[THE PROBLEM]
Please return, in full, each row below that contains the string "cream".

***** INPUT MATERIAL

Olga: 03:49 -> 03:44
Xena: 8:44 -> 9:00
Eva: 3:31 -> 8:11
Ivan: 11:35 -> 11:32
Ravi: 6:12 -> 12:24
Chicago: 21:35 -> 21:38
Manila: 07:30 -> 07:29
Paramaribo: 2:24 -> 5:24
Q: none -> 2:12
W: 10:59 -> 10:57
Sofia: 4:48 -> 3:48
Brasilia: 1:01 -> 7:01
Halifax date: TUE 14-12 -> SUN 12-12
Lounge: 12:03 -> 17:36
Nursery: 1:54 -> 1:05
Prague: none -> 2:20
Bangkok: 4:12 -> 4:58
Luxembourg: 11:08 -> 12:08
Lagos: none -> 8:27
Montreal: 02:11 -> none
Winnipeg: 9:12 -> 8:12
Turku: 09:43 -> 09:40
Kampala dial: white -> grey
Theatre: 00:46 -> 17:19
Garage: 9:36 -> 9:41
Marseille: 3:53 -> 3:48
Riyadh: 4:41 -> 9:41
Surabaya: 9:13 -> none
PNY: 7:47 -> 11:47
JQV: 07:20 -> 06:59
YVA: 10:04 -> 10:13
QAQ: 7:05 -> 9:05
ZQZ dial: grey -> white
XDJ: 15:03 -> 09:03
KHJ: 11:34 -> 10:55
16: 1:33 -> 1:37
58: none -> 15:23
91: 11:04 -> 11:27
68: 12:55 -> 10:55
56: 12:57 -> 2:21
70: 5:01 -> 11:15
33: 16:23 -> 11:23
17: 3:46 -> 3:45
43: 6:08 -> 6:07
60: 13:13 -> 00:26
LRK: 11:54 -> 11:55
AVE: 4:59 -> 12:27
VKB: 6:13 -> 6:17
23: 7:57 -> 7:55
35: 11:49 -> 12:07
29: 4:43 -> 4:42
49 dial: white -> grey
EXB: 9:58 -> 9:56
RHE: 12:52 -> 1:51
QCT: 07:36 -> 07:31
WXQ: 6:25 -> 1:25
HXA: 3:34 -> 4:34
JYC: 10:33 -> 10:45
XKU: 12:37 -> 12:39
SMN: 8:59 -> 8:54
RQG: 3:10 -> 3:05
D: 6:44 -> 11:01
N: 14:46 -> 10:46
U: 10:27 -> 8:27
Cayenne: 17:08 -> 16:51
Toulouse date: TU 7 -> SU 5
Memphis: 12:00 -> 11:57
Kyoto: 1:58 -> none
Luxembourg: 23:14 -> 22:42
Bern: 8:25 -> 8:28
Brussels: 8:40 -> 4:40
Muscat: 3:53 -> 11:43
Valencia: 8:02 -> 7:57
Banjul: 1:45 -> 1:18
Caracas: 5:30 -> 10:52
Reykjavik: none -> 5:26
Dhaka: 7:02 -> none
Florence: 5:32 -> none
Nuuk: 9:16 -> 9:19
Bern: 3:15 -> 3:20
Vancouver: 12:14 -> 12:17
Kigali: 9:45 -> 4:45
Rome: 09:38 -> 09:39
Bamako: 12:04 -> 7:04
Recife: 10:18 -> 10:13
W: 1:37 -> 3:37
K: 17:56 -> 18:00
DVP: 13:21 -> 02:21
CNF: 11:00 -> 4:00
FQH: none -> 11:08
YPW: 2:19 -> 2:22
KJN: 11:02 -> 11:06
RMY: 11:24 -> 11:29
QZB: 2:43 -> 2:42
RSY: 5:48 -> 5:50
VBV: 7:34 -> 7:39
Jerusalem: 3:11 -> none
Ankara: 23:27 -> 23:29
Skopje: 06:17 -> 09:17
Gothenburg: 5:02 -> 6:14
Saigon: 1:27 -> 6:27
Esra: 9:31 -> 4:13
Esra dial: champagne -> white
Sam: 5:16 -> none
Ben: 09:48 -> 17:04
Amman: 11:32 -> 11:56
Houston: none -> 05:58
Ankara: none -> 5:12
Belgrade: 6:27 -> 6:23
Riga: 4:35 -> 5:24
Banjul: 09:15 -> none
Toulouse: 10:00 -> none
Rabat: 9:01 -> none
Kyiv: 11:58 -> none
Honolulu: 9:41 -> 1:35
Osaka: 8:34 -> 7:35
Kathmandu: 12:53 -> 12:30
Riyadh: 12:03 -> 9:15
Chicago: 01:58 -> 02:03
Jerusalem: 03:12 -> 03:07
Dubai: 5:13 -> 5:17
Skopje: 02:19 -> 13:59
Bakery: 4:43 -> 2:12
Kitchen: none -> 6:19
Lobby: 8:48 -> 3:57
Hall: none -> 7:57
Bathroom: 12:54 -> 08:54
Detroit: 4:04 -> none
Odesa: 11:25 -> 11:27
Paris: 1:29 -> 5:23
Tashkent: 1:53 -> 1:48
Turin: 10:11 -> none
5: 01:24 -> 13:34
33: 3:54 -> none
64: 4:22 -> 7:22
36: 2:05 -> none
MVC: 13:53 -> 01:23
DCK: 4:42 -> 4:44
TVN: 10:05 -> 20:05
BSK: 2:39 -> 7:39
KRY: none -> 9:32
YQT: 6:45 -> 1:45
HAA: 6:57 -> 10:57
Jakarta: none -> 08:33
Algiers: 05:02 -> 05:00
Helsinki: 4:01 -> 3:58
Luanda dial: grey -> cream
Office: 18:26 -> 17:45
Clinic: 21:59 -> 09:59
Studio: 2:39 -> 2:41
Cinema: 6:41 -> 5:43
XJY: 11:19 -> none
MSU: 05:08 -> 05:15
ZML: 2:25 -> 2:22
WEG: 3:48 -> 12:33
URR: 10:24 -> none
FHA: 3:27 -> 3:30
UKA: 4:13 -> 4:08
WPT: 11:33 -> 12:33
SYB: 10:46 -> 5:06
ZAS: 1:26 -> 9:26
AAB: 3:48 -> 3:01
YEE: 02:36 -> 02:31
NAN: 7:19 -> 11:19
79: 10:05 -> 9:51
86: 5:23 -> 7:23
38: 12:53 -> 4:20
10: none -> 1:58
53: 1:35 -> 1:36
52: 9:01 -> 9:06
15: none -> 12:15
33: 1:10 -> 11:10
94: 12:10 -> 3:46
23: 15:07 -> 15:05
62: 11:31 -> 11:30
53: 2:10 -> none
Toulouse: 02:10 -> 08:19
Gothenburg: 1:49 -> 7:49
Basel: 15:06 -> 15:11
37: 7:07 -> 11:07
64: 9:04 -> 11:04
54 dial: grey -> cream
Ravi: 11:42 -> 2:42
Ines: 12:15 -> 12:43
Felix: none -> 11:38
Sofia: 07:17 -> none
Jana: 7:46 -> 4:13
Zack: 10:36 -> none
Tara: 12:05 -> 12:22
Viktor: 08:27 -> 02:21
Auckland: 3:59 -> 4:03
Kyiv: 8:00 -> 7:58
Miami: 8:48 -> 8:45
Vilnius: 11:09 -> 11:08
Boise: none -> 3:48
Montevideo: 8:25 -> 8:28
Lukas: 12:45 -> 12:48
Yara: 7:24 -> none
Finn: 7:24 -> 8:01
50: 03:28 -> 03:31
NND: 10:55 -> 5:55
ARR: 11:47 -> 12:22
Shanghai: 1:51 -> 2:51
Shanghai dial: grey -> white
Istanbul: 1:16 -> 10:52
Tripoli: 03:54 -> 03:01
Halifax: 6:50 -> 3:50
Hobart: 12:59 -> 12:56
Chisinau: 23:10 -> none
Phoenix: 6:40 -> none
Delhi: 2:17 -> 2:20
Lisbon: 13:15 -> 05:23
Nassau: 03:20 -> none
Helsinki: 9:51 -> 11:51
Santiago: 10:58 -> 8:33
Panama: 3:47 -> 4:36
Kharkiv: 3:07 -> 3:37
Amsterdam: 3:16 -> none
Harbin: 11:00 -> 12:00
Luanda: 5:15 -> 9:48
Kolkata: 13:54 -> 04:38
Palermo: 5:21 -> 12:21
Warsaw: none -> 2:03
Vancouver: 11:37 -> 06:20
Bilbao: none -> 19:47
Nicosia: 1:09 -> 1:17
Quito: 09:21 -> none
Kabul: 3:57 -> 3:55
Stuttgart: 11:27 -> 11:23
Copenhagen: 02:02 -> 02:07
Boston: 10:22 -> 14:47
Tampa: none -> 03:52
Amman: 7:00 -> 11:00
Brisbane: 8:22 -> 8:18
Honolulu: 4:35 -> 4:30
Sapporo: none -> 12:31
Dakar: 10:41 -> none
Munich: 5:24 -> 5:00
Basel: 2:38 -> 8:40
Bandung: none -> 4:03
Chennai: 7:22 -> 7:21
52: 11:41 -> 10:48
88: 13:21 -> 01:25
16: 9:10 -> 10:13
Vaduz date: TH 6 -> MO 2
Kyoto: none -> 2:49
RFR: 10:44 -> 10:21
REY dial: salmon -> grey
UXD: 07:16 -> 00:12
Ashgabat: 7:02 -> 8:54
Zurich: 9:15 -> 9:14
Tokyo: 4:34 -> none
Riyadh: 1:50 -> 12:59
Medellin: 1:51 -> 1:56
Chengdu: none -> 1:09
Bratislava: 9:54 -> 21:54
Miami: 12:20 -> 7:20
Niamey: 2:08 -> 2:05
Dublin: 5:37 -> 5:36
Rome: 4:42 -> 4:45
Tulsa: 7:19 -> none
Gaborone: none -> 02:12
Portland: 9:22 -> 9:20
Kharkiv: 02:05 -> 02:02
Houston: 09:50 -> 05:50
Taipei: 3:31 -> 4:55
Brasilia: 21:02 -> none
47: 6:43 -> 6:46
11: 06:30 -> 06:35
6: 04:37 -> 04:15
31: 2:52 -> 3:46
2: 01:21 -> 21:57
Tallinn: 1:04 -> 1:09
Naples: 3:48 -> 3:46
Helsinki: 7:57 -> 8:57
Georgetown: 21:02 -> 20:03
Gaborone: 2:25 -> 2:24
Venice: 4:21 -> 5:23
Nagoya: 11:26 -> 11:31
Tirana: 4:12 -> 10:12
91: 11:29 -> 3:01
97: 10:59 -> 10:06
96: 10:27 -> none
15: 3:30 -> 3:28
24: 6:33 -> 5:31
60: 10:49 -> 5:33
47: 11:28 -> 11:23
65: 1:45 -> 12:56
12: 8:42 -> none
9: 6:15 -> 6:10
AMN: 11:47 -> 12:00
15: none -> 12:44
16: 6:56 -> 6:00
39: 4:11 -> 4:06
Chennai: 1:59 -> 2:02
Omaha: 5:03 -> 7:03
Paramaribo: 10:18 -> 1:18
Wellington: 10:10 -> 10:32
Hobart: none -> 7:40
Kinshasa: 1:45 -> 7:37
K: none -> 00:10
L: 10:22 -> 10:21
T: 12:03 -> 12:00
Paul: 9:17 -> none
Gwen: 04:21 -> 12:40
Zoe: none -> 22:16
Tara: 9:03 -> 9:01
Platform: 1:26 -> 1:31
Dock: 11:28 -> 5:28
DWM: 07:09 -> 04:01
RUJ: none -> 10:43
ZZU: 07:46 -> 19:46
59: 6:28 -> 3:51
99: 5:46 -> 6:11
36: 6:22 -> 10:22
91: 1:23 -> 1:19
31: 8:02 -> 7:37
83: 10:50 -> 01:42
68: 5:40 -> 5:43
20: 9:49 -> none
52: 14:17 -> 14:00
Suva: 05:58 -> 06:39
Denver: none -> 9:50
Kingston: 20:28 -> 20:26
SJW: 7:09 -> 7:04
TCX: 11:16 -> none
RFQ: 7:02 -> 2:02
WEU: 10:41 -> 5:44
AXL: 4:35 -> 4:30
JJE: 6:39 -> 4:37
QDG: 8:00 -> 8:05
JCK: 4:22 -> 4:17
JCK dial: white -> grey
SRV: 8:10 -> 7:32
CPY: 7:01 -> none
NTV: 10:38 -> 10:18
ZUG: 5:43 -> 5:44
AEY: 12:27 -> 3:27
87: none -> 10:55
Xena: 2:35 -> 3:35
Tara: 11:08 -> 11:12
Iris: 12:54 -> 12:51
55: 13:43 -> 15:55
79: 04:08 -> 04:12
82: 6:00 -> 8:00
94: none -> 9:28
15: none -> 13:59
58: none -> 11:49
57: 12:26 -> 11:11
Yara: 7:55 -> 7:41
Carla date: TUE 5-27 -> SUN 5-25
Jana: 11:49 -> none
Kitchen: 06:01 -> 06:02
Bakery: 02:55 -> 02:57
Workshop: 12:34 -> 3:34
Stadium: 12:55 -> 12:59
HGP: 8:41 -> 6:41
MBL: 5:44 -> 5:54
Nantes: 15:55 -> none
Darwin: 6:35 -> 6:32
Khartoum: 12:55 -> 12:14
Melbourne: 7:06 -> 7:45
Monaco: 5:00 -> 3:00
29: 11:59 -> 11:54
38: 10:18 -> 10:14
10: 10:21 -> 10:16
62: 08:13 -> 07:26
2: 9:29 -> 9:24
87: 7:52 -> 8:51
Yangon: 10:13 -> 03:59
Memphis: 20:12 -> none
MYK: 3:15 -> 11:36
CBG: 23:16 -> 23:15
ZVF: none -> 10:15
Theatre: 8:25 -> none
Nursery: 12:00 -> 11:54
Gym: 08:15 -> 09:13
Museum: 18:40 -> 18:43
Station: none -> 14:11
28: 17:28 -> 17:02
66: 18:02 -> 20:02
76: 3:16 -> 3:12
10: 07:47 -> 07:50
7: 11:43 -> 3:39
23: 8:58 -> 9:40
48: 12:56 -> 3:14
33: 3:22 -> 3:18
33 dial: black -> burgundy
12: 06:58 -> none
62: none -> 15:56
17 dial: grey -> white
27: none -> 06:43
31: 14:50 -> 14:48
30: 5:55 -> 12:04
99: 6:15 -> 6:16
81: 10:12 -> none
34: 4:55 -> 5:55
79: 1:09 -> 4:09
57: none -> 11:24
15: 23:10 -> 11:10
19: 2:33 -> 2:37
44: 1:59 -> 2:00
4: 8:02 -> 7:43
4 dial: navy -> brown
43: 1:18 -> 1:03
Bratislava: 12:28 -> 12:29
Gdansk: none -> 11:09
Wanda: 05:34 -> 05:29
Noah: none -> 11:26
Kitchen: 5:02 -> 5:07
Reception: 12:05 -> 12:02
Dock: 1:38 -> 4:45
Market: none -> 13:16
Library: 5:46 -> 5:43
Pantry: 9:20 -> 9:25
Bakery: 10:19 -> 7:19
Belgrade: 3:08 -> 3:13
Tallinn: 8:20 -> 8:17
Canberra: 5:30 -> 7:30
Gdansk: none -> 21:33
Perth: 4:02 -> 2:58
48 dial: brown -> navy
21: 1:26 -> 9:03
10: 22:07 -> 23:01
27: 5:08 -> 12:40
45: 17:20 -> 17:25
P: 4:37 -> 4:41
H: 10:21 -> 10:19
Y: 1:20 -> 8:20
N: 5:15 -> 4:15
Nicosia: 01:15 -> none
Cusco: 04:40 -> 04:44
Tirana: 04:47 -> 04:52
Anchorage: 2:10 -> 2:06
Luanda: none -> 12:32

**********

[TASK RESPONSE]
Luanda dial: grey -> cream
54 dial: grey -> cream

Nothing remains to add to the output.